══ Supplied material
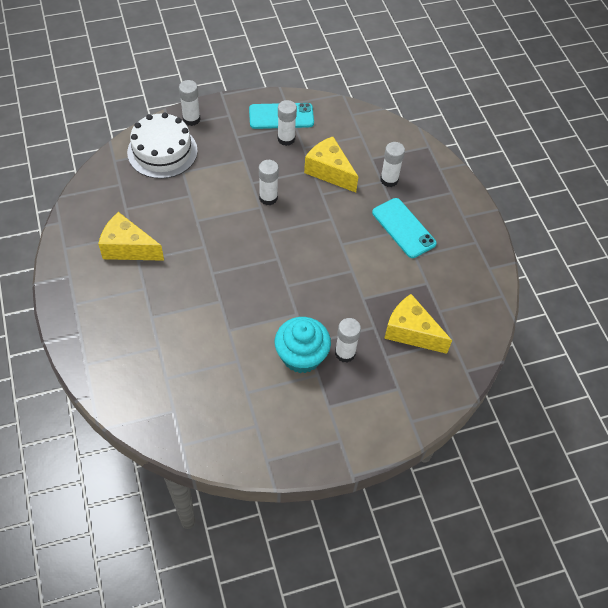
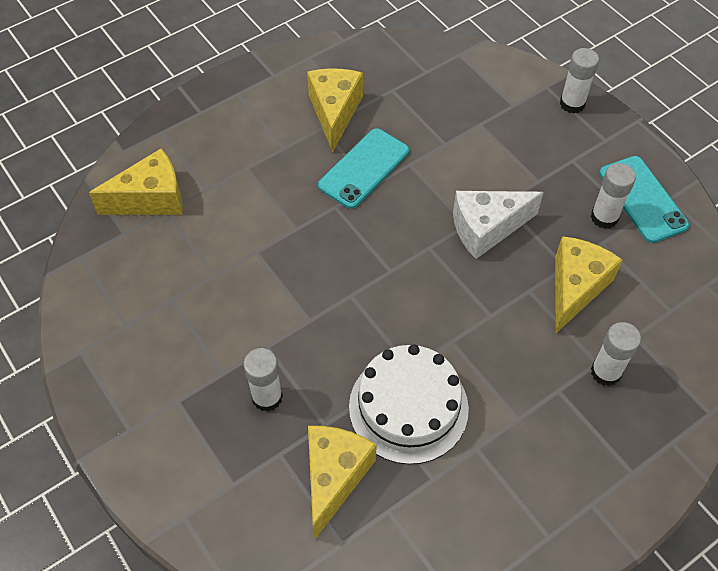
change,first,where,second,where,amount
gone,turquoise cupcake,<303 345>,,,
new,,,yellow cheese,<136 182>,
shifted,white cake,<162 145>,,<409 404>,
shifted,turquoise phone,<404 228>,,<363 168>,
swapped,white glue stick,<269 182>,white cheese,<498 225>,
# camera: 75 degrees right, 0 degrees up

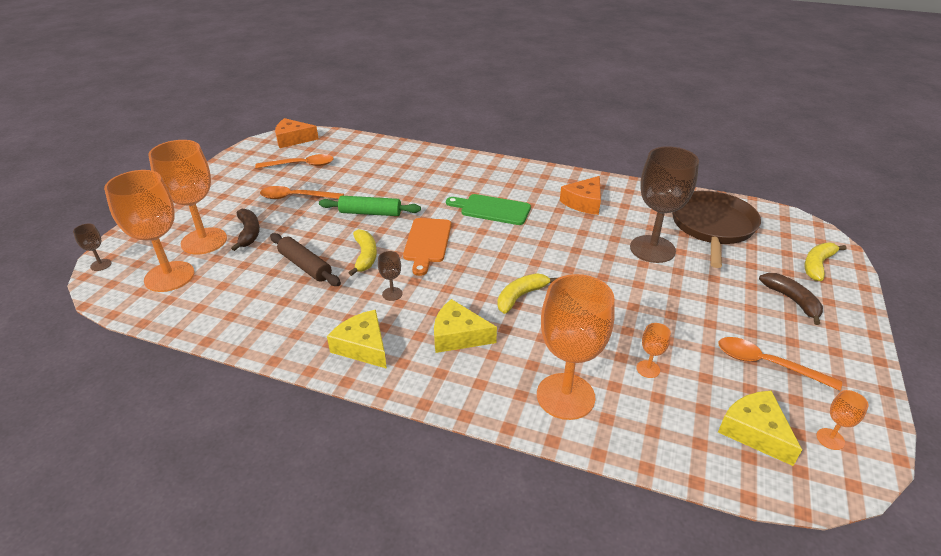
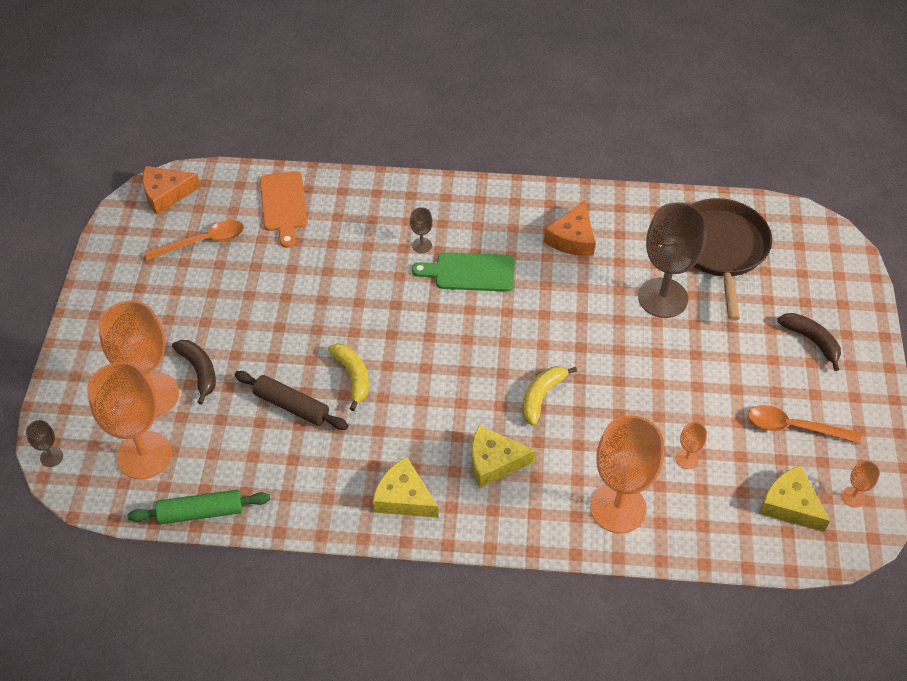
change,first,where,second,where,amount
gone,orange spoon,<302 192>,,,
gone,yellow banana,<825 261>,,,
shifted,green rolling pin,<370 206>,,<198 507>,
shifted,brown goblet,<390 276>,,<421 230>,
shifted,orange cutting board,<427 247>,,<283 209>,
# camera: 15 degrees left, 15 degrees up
════
══ Supplied material
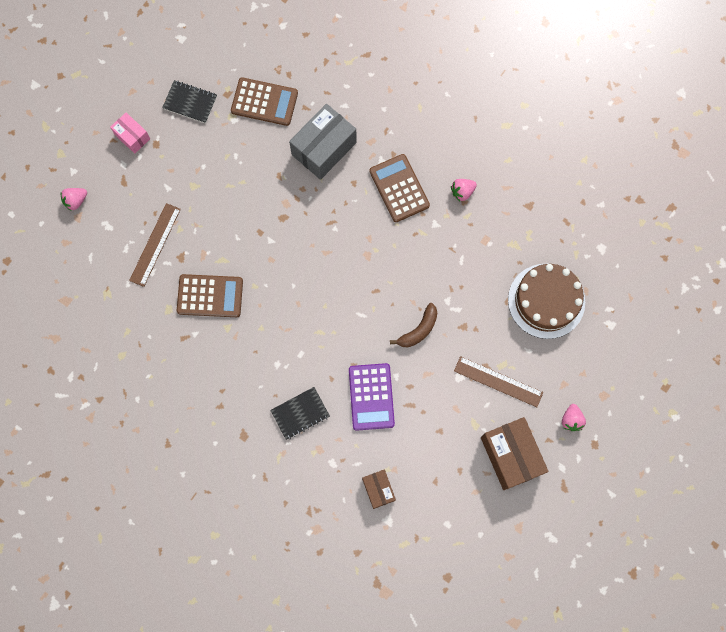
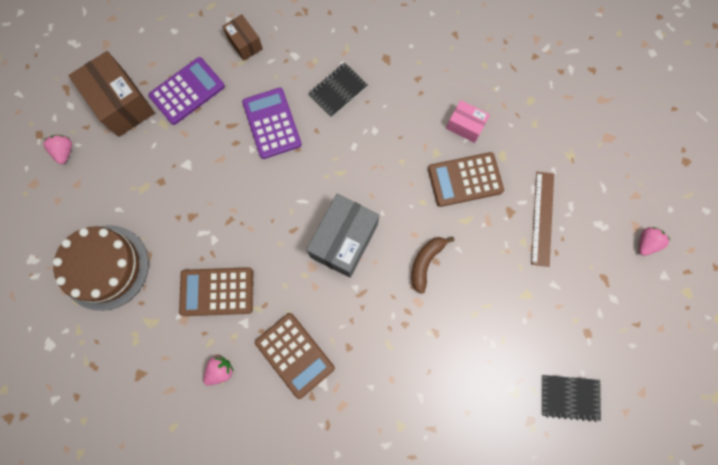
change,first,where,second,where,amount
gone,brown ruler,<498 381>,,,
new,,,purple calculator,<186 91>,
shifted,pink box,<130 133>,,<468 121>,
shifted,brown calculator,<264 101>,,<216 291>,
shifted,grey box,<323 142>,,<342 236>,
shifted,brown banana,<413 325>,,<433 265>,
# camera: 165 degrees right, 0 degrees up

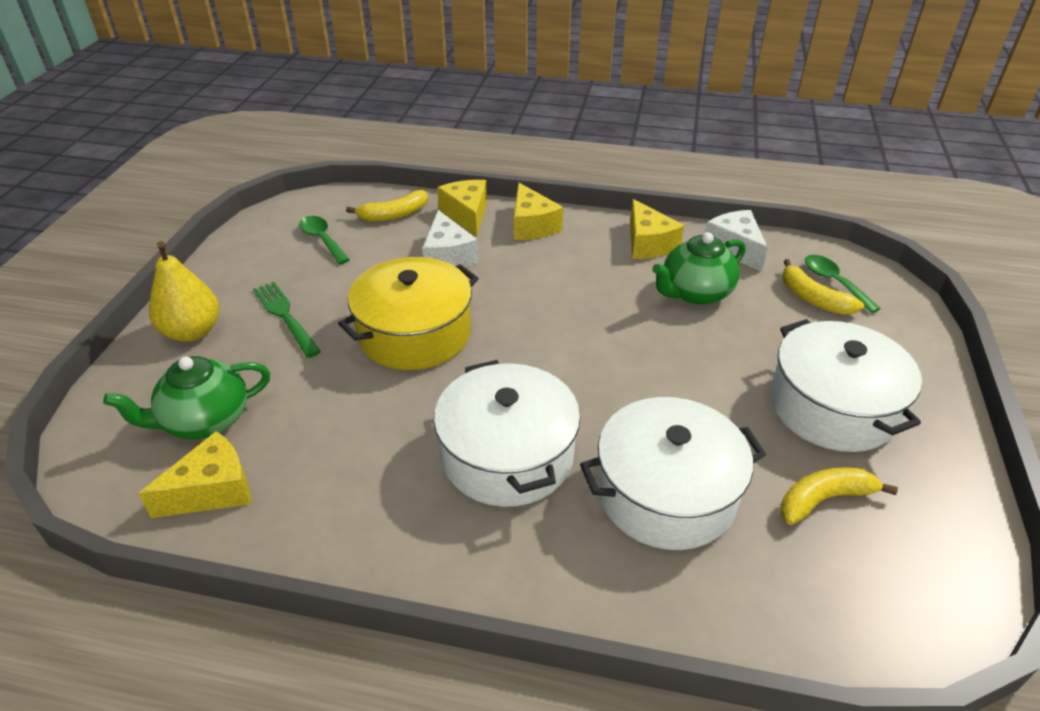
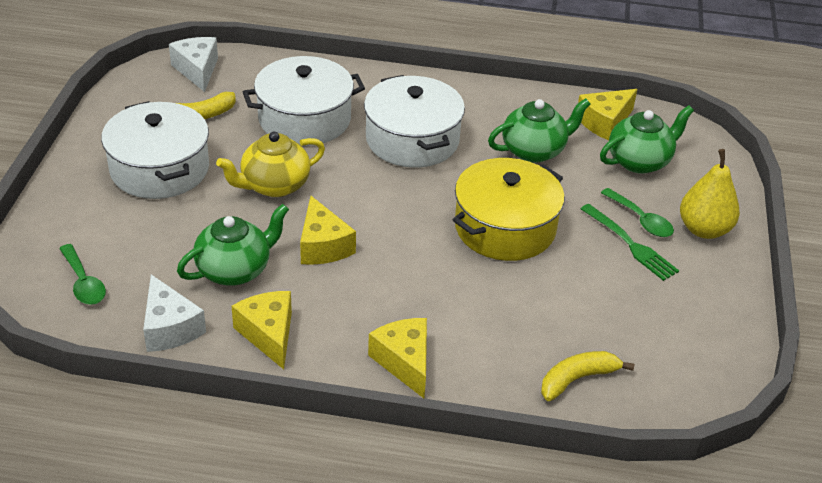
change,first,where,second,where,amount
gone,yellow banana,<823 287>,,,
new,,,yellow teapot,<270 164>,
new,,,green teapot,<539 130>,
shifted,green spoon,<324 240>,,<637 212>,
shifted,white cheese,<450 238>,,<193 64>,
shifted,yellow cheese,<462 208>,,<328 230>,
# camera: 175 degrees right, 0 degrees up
════
══ Supplied material
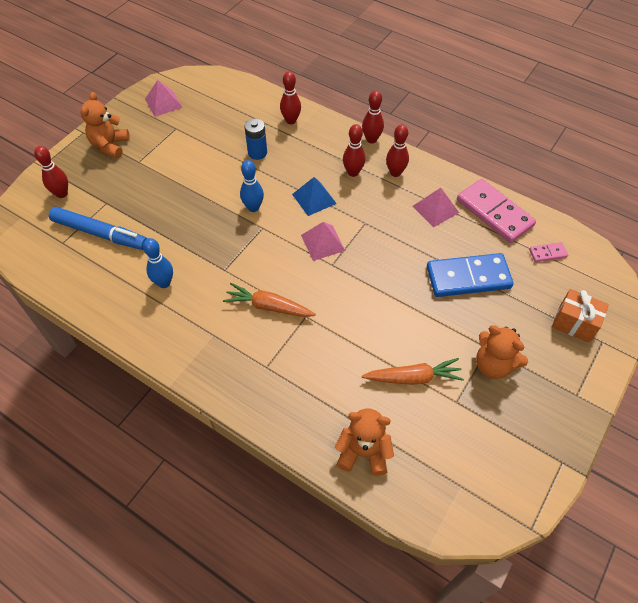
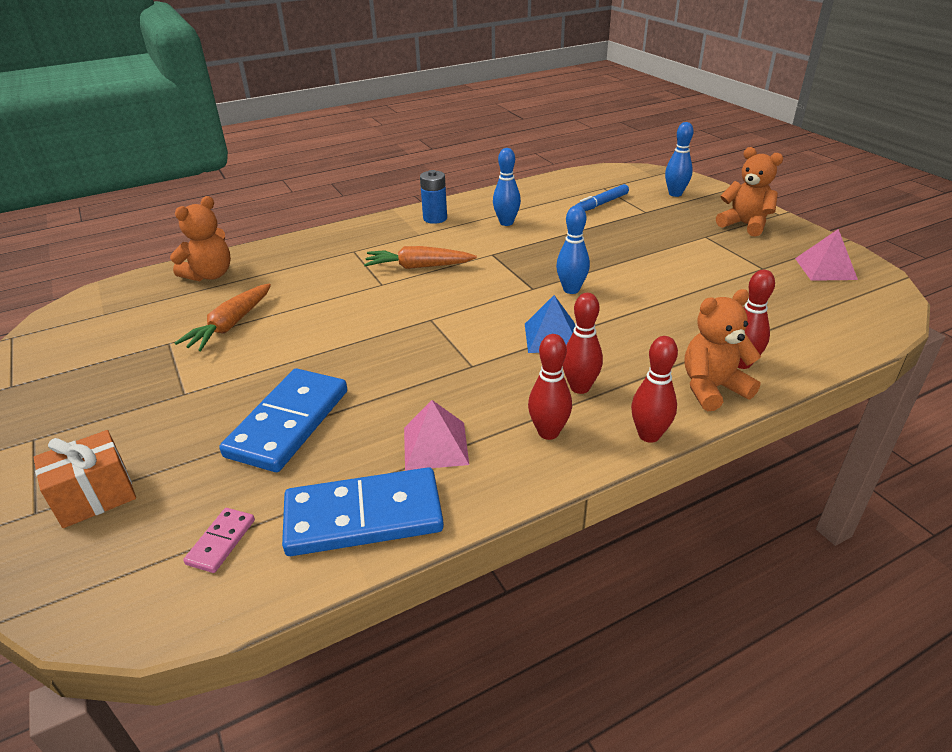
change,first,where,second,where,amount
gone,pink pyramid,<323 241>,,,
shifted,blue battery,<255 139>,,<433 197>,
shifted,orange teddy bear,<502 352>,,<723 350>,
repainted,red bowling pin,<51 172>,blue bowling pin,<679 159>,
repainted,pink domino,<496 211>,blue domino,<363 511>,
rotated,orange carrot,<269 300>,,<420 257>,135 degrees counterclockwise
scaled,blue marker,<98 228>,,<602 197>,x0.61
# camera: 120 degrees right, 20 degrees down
════
◆ Work required: From the records above, extract exactly and only the lines that begin at the line with "scaled,blue marker,<98 228>,,<602 197>,x0.61" and stop after the line with "# camera: 120 degrees right, 20 degrees down".

◆ Written response:
scaled,blue marker,<98 228>,,<602 197>,x0.61
# camera: 120 degrees right, 20 degrees down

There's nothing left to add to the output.